From the first line to the last, retype everything below exactly, minus the pictures.

***** Data excerpts *****

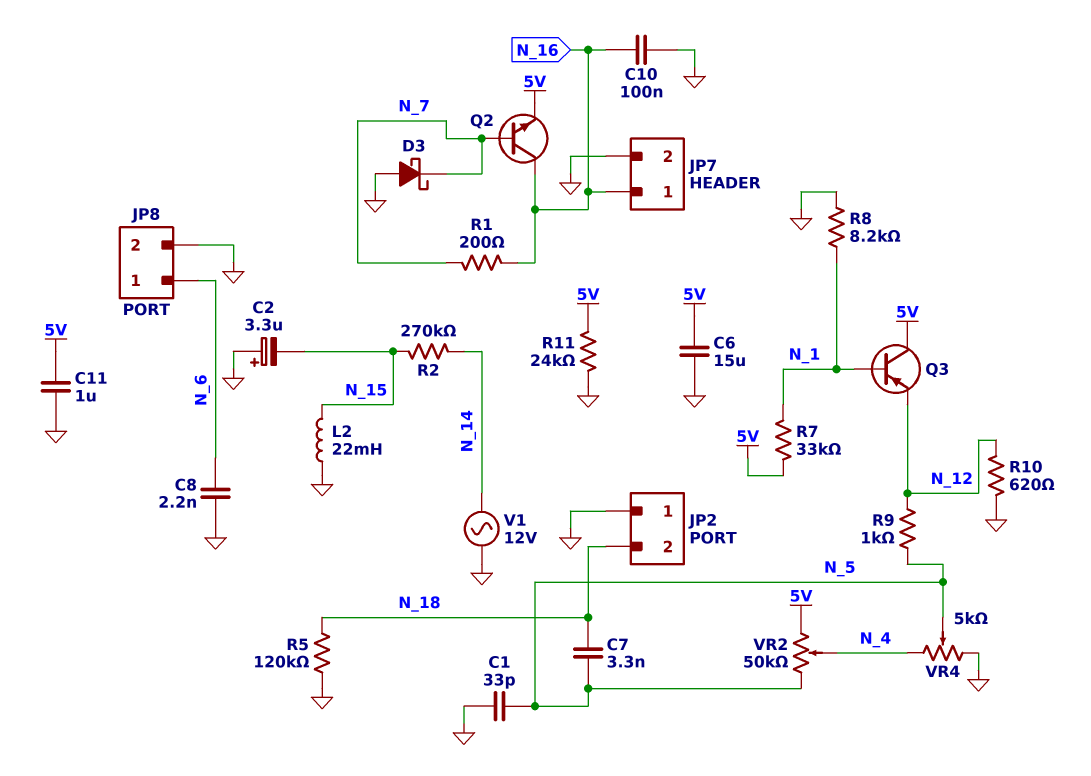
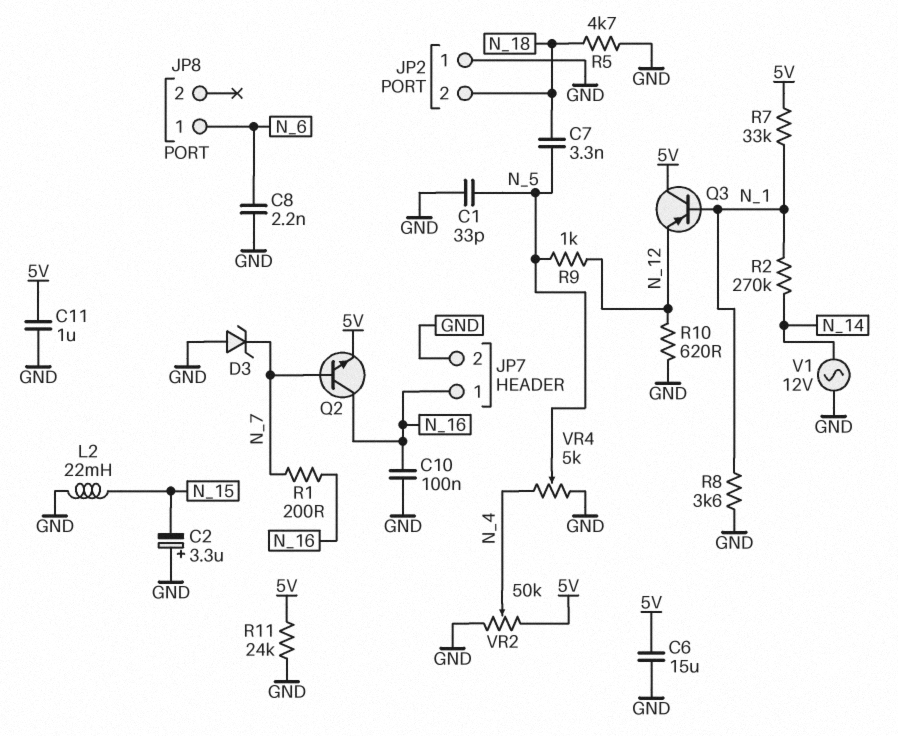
D3: schottky (A GND, K N_7) -> zener (A GND, K N_7)
JP8 pin 2: GND -> none
R2: 270k (N_14, N_15) -> 270k (N_1, N_14)
R5: 120k (GND, N_18) -> 4.7k (GND, N_18)
R8: 8.2k (GND, N_1) -> 3.6k (GND, N_1)
VR2: 50k (5V, N_5, wiper N_4) -> 50k (5V, GND, wiper N_4)

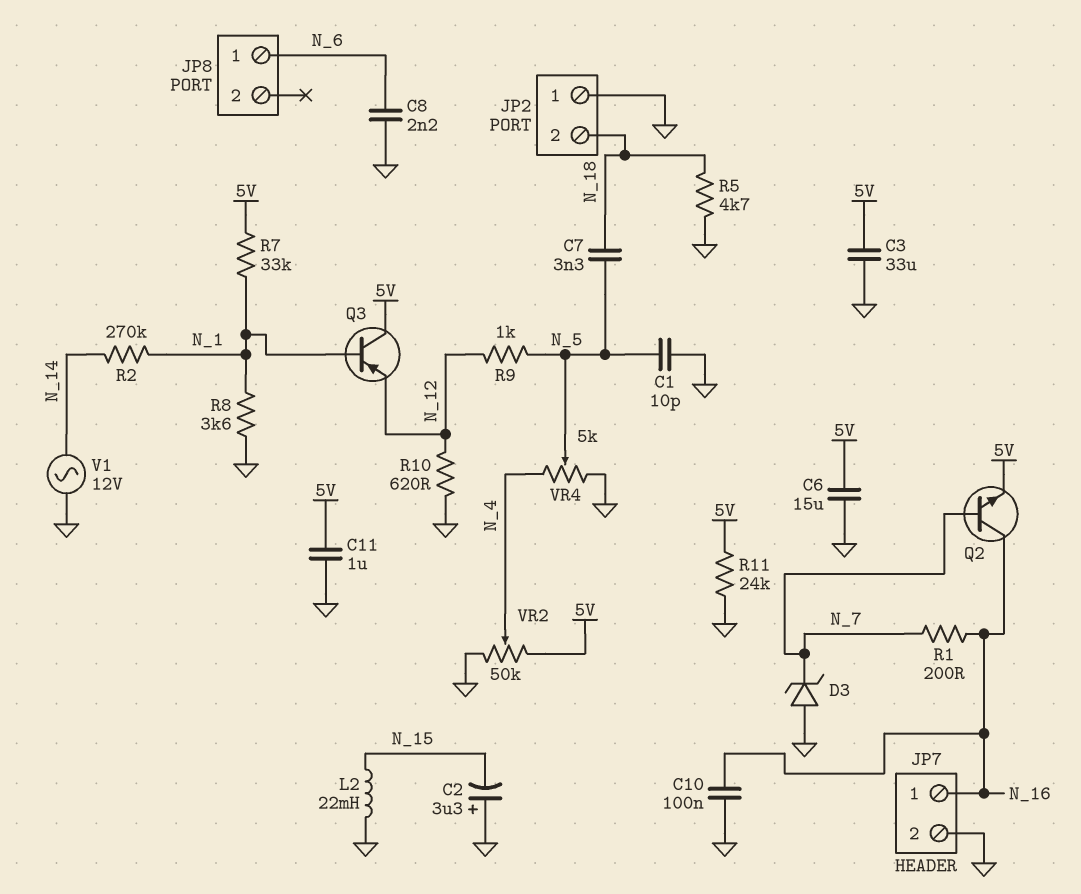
C1: 33pF (GND, N_5) -> 10pF (GND, N_5)
C3: none -> 33uF (5V, GND)

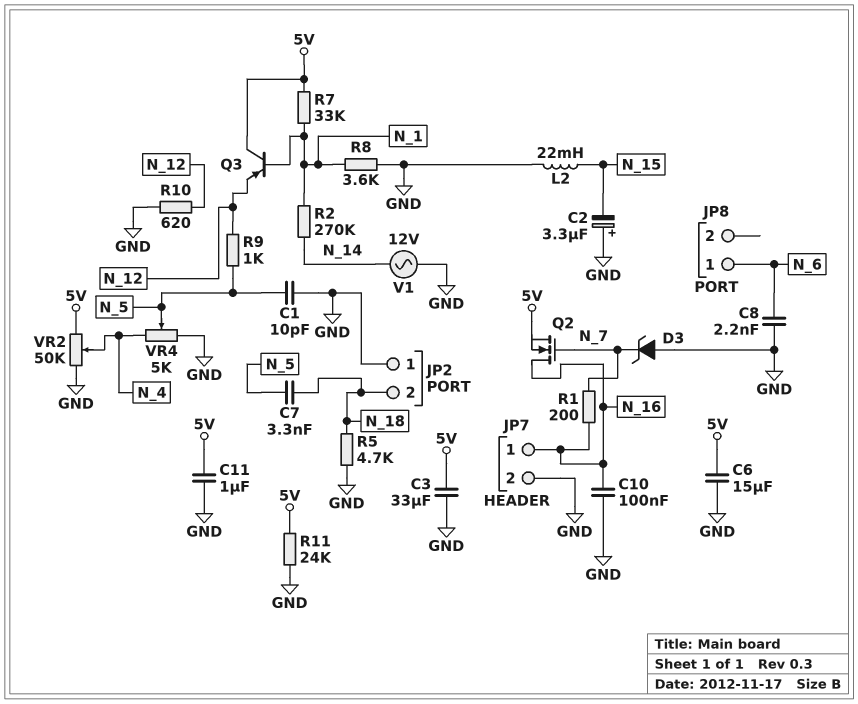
Q2: NPN (B N_7, C N_16, E 5V) -> NMOS (G N_7, D N_16, S 5V)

*****

> [Output below]:
D3: schottky (A GND, K N_7) -> zener (A GND, K N_7)
JP8 pin 2: GND -> none
R2: 270k (N_14, N_15) -> 270k (N_1, N_14)
R5: 120k (GND, N_18) -> 4.7k (GND, N_18)
R8: 8.2k (GND, N_1) -> 3.6k (GND, N_1)
VR2: 50k (5V, N_5, wiper N_4) -> 50k (5V, GND, wiper N_4)

C1: 33pF (GND, N_5) -> 10pF (GND, N_5)
C3: none -> 33uF (5V, GND)

Q2: NPN (B N_7, C N_16, E 5V) -> NMOS (G N_7, D N_16, S 5V)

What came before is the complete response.